▶ ASSIGNMENT:
Please return only the lines from the one holding "Someone swapped the royal_blue_spray_cleaner" through the one holding "Someone repainted the ebony_beaker", exactly as they appear in the records below, both ends included.

▶ GIVEN DATA:
=== Begin Enclosure ===

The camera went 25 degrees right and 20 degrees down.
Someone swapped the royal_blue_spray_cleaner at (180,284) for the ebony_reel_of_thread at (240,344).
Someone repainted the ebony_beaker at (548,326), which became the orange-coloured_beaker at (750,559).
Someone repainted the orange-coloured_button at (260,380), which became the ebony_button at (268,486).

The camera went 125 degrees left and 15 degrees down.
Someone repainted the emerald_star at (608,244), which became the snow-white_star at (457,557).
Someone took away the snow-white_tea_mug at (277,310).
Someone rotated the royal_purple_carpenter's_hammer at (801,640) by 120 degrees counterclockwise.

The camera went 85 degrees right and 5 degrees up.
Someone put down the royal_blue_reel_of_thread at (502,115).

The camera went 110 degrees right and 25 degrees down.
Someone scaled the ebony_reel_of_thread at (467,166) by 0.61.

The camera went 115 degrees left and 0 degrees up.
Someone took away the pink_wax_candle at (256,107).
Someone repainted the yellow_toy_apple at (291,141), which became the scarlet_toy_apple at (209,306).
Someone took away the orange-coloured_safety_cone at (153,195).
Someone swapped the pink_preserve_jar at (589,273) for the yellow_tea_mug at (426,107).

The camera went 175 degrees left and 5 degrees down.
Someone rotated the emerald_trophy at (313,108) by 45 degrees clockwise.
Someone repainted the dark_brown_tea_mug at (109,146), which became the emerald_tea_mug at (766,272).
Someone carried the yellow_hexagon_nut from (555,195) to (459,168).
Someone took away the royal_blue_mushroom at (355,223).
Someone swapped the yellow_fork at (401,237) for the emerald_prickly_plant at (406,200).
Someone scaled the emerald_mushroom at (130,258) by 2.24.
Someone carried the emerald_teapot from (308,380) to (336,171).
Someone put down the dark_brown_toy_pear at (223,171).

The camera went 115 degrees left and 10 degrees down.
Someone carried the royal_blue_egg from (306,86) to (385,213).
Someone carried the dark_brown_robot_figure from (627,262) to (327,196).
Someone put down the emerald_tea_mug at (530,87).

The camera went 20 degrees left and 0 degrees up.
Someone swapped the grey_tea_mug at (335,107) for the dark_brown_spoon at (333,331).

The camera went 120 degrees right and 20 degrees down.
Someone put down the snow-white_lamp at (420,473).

=== End Enclosure ===

▶ COMPLETED EXERCISE:
Someone swapped the royal_blue_spray_cleaner at (180,284) for the ebony_reel_of_thread at (240,344).
Someone repainted the ebony_beaker at (548,326), which became the orange-coloured_beaker at (750,559).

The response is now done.